Extracted records:
◆ ◆ ◆ ◆ ◆
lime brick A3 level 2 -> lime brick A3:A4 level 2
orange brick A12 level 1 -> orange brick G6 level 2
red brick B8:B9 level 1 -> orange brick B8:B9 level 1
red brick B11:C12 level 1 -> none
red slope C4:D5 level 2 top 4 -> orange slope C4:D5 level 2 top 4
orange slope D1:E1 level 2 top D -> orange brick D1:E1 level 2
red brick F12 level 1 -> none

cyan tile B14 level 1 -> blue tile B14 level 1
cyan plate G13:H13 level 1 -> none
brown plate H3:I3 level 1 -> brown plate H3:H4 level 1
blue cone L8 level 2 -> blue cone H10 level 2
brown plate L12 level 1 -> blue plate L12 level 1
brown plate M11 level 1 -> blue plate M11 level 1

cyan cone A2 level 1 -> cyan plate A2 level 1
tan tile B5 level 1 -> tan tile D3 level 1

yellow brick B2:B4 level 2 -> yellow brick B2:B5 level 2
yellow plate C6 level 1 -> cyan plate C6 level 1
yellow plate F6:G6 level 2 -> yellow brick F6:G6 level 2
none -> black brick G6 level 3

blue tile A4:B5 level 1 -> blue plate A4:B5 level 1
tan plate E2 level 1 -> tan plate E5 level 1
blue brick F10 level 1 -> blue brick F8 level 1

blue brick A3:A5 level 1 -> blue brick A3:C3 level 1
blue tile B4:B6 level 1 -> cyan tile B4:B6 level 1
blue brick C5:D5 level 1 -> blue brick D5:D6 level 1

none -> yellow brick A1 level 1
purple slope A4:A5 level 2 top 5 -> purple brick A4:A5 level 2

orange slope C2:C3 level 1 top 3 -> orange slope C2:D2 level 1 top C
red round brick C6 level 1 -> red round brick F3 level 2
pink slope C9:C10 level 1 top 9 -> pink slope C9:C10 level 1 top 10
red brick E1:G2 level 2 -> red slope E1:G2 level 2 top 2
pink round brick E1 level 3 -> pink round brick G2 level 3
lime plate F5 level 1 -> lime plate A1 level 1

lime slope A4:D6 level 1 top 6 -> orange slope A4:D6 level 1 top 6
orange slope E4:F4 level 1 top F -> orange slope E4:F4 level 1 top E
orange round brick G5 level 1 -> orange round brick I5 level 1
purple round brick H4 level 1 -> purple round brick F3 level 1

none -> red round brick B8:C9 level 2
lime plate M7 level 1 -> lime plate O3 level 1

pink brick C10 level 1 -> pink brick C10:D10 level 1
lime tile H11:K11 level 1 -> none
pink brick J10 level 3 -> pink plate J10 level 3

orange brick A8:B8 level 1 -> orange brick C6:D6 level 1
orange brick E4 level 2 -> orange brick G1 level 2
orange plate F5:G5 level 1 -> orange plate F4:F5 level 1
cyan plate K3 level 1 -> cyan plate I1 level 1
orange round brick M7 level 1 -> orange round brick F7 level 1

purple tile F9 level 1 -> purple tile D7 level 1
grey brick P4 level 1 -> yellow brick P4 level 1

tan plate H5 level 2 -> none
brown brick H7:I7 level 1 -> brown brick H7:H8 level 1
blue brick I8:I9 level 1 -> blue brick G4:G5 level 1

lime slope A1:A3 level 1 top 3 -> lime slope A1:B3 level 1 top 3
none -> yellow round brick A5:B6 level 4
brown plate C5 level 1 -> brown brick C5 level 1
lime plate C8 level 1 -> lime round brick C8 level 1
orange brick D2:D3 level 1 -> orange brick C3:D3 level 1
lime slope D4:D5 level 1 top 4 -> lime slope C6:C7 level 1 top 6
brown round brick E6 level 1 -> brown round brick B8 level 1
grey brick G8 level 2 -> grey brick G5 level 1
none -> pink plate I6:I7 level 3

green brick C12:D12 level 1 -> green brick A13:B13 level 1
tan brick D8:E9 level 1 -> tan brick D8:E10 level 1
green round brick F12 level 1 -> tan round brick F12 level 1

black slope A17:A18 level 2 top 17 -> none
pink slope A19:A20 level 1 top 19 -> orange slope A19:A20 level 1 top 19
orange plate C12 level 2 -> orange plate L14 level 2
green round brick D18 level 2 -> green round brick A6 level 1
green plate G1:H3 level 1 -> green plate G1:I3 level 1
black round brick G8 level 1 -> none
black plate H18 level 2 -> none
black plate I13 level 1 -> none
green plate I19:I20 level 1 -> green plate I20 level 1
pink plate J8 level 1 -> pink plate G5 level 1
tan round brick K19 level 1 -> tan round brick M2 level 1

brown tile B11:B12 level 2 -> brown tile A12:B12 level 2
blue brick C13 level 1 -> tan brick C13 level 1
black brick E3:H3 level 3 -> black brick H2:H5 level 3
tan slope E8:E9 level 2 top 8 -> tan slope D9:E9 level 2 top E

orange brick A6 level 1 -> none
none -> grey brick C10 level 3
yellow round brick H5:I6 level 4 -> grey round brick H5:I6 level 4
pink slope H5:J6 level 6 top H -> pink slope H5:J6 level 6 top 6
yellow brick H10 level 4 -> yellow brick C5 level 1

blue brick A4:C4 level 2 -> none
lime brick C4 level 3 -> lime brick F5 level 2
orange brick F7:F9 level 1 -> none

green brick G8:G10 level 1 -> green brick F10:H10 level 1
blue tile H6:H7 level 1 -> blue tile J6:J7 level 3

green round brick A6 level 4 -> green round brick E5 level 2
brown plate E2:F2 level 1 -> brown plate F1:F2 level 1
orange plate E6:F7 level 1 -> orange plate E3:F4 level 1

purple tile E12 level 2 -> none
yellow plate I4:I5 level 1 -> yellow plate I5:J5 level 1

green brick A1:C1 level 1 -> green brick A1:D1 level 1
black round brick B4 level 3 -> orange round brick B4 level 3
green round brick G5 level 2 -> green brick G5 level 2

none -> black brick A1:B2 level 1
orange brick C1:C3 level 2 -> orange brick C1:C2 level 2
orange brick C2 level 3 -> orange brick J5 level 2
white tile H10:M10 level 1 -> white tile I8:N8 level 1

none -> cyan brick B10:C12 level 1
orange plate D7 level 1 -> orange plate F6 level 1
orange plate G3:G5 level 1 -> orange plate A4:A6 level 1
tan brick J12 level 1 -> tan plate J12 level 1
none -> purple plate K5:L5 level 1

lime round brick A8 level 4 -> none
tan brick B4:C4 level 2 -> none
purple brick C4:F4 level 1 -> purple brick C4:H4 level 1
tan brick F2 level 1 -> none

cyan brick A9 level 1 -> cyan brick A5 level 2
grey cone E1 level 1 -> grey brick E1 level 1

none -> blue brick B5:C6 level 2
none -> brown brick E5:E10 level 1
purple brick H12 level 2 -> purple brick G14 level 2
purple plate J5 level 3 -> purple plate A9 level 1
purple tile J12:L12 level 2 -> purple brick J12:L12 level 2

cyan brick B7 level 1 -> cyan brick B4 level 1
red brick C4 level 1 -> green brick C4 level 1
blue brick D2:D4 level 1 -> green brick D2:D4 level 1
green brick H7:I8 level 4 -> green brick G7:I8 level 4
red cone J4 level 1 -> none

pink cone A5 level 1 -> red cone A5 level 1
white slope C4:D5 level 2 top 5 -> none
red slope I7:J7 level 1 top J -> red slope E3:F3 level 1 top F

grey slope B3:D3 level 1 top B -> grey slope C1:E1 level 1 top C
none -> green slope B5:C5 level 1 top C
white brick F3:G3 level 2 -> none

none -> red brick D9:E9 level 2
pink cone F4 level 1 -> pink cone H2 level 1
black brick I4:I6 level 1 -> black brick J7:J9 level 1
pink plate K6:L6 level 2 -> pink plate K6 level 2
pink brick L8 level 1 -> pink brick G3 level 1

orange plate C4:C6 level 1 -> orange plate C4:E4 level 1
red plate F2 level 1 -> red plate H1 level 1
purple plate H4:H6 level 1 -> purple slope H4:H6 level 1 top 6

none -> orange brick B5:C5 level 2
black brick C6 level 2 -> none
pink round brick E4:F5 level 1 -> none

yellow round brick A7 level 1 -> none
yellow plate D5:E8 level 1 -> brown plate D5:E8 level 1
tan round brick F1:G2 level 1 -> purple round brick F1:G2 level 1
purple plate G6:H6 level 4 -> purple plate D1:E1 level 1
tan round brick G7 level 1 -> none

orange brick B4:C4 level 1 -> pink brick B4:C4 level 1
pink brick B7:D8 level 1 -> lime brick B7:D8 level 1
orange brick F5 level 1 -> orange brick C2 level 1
◆ ◆ ◆ ◆ ◆
What to work on:
Would you retype the lines above from the one with "pink round brick E1" down to the one with "orange plate F5:G5", word for word, both ends included and no other lines?

Solution to this problem:
pink round brick E1 level 3 -> pink round brick G2 level 3
lime plate F5 level 1 -> lime plate A1 level 1

lime slope A4:D6 level 1 top 6 -> orange slope A4:D6 level 1 top 6
orange slope E4:F4 level 1 top F -> orange slope E4:F4 level 1 top E
orange round brick G5 level 1 -> orange round brick I5 level 1
purple round brick H4 level 1 -> purple round brick F3 level 1

none -> red round brick B8:C9 level 2
lime plate M7 level 1 -> lime plate O3 level 1

pink brick C10 level 1 -> pink brick C10:D10 level 1
lime tile H11:K11 level 1 -> none
pink brick J10 level 3 -> pink plate J10 level 3

orange brick A8:B8 level 1 -> orange brick C6:D6 level 1
orange brick E4 level 2 -> orange brick G1 level 2
orange plate F5:G5 level 1 -> orange plate F4:F5 level 1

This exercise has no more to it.